For this exercise, retype all the data exactly and exclude every image.

**Data shown**.
• • • • •
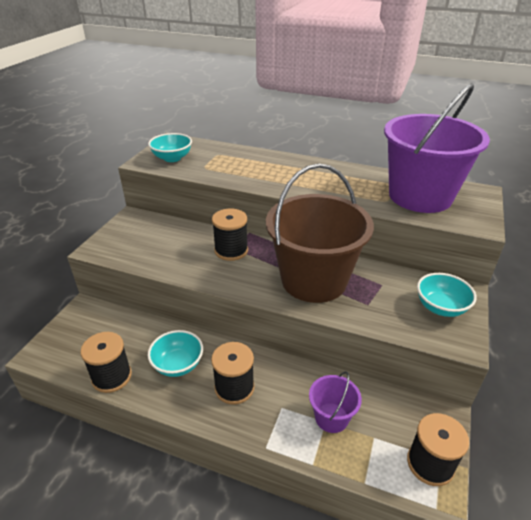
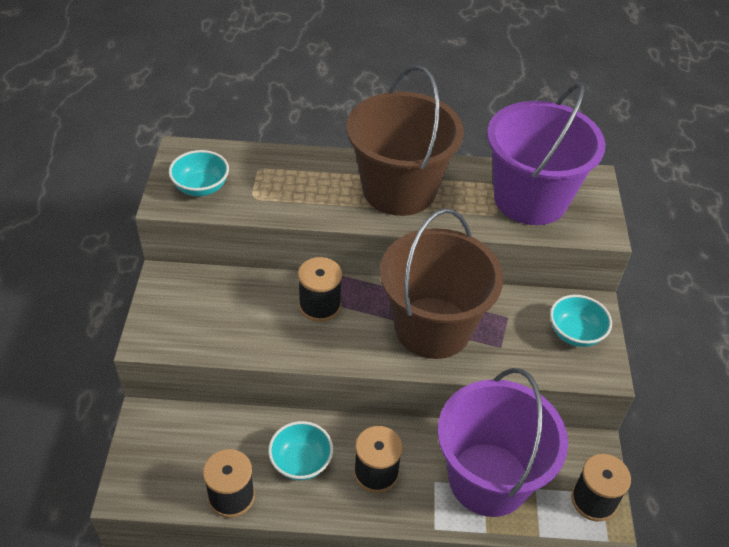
camera: 20 degrees left, 10 degrees up
purple bucket [309,371,362,433] -> purple bucket [438,368,568,517], size x2.26
none -> brown bucket [346,65,464,216]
• • • • •
**Exercise solution**.
camera: 20 degrees left, 10 degrees up
purple bucket [309,371,362,433] -> purple bucket [438,368,568,517], size x2.26
none -> brown bucket [346,65,464,216]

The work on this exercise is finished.